» **TASK DETAILS**
Would you print the lines below exactly, beginning at the line that has "camera: 60 degrees left, 5 degrees up" and stopping after the line that has "none -> red scissors [577,474,773,568]"? Only those lines, and no pictures.

» **DATA PROVIDED**
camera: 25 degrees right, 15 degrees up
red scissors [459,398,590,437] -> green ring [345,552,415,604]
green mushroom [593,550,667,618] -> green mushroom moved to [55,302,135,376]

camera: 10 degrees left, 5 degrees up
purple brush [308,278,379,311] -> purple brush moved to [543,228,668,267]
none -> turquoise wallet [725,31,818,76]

* * *

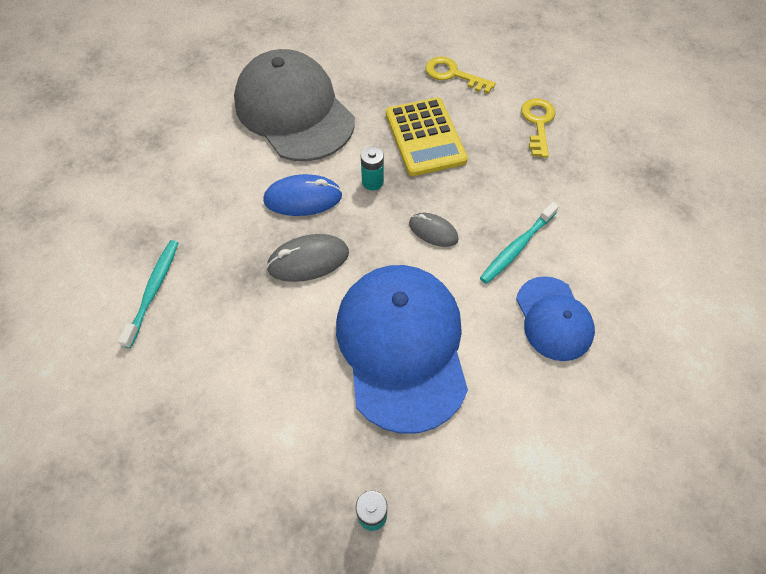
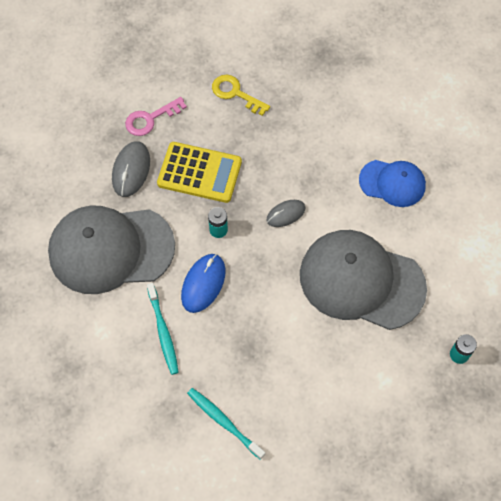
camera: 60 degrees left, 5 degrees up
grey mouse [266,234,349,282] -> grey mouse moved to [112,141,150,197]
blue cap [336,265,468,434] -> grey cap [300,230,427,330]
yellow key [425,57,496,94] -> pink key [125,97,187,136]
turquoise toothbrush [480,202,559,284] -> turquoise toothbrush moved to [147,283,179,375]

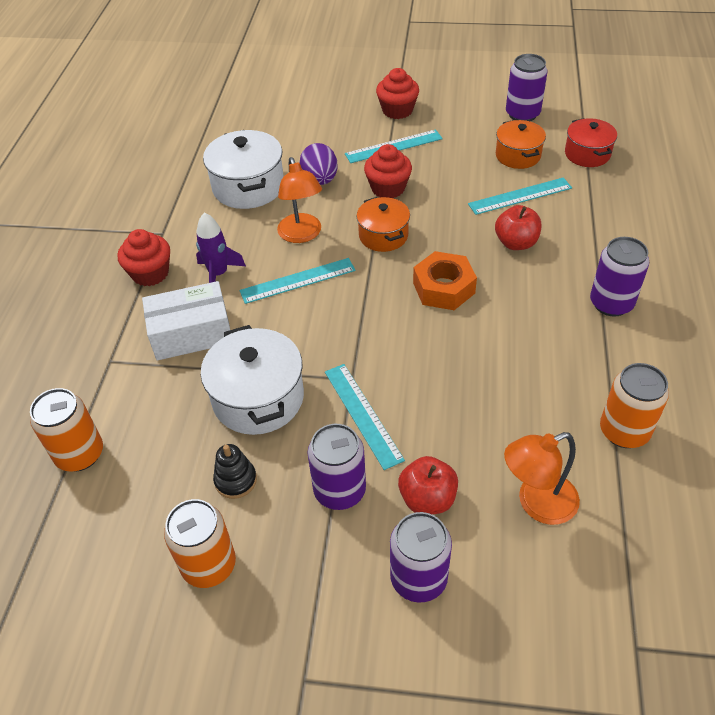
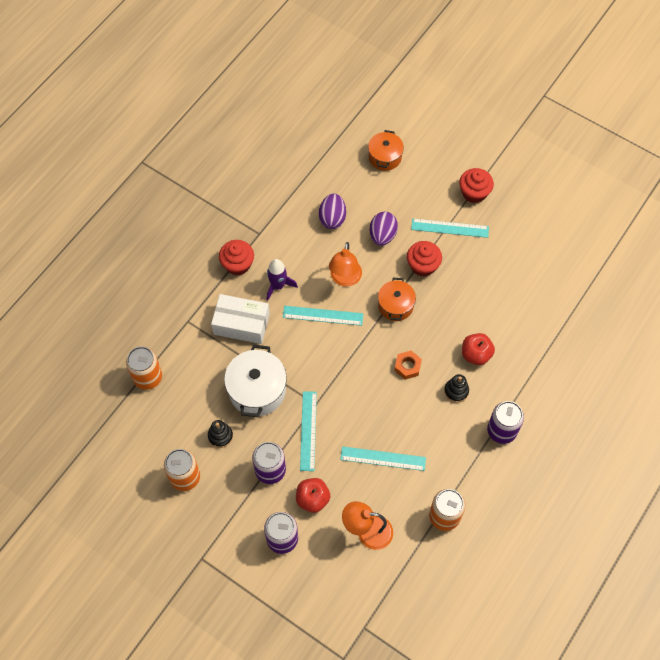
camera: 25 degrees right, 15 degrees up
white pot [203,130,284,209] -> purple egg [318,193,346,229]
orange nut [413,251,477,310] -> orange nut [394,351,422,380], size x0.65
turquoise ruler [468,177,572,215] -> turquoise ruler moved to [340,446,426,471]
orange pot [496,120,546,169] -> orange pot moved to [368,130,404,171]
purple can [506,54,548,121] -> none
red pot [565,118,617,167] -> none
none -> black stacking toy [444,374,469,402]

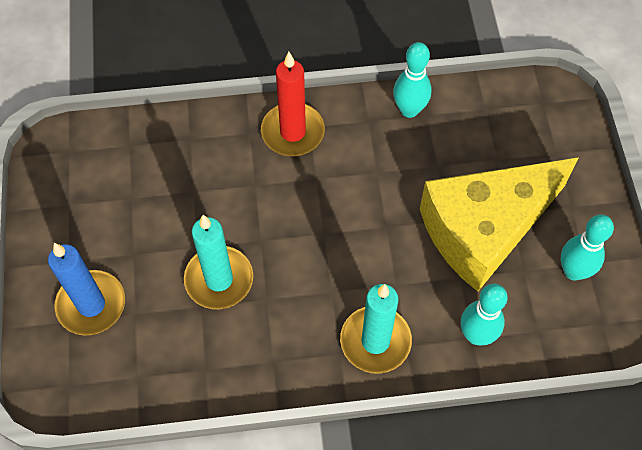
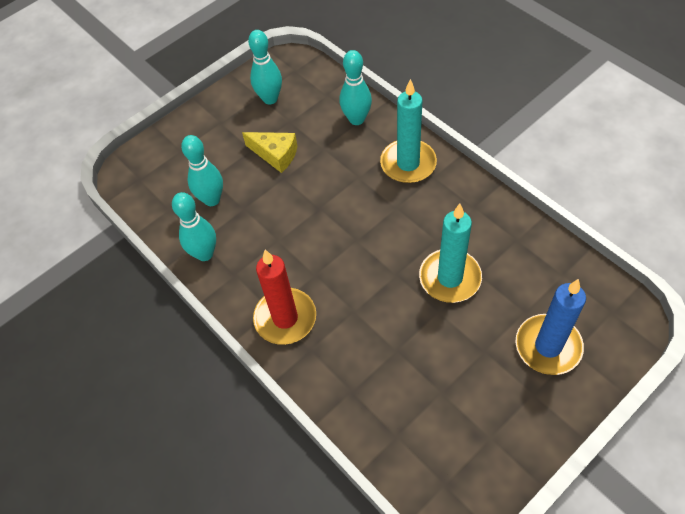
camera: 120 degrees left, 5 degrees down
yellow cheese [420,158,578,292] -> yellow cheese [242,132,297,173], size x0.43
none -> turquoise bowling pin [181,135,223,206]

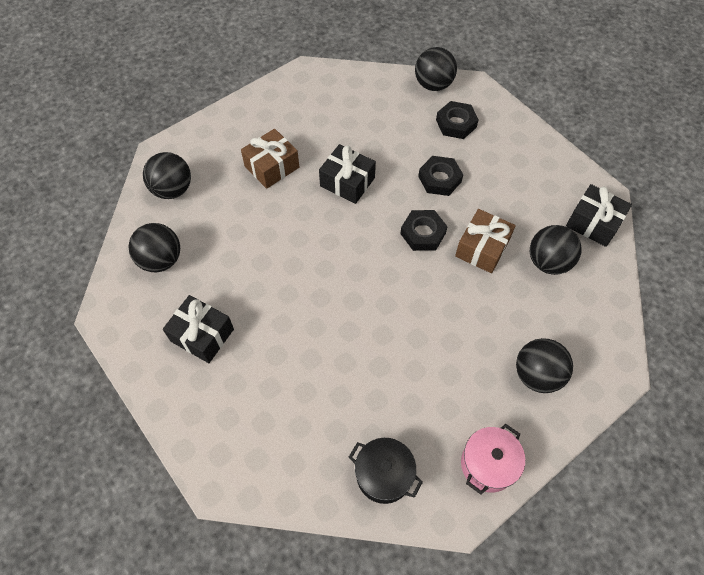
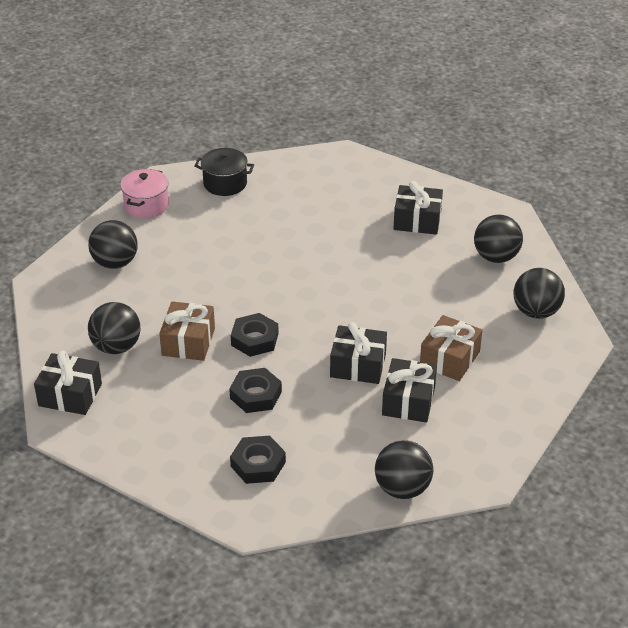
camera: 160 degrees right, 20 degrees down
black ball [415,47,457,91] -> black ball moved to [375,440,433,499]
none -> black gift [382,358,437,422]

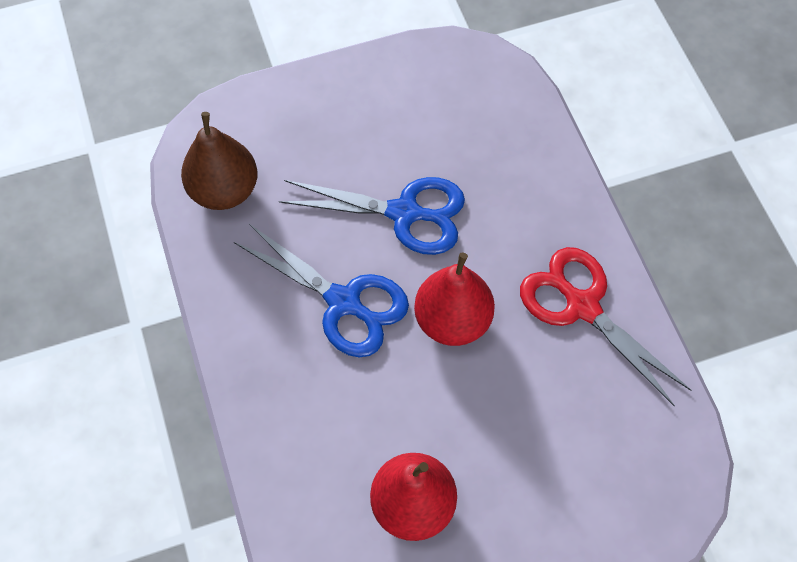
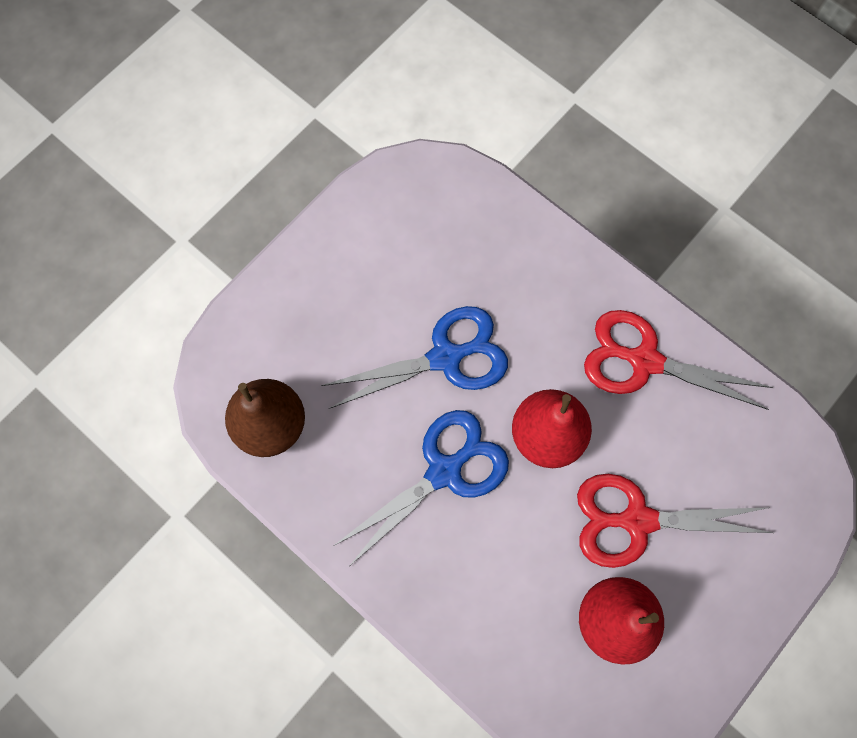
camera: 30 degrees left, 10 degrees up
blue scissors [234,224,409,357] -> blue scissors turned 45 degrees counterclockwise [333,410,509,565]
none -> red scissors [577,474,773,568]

» **ANSWER TO THE PROBLEM**
camera: 60 degrees left, 5 degrees up
grey mouse [266,234,349,282] -> grey mouse moved to [112,141,150,197]
blue cap [336,265,468,434] -> grey cap [300,230,427,330]
yellow key [425,57,496,94] -> pink key [125,97,187,136]
turquoise toothbrush [480,202,559,284] -> turquoise toothbrush moved to [147,283,179,375]

camera: 25 degrees right, 15 degrees up
white pot [203,130,284,209] -> purple egg [318,193,346,229]
orange nut [413,251,477,310] -> orange nut [394,351,422,380], size x0.65
turquoise ruler [468,177,572,215] -> turquoise ruler moved to [340,446,426,471]
orange pot [496,120,546,169] -> orange pot moved to [368,130,404,171]
purple can [506,54,548,121] -> none
red pot [565,118,617,167] -> none
none -> black stacking toy [444,374,469,402]

camera: 120 degrees left, 5 degrees down
yellow cheese [420,158,578,292] -> yellow cheese [242,132,297,173], size x0.43
none -> turquoise bowling pin [181,135,223,206]

camera: 160 degrees right, 20 degrees down
black ball [415,47,457,91] -> black ball moved to [375,440,433,499]
none -> black gift [382,358,437,422]

camera: 30 degrees left, 10 degrees up
blue scissors [234,224,409,357] -> blue scissors turned 45 degrees counterclockwise [333,410,509,565]
none -> red scissors [577,474,773,568]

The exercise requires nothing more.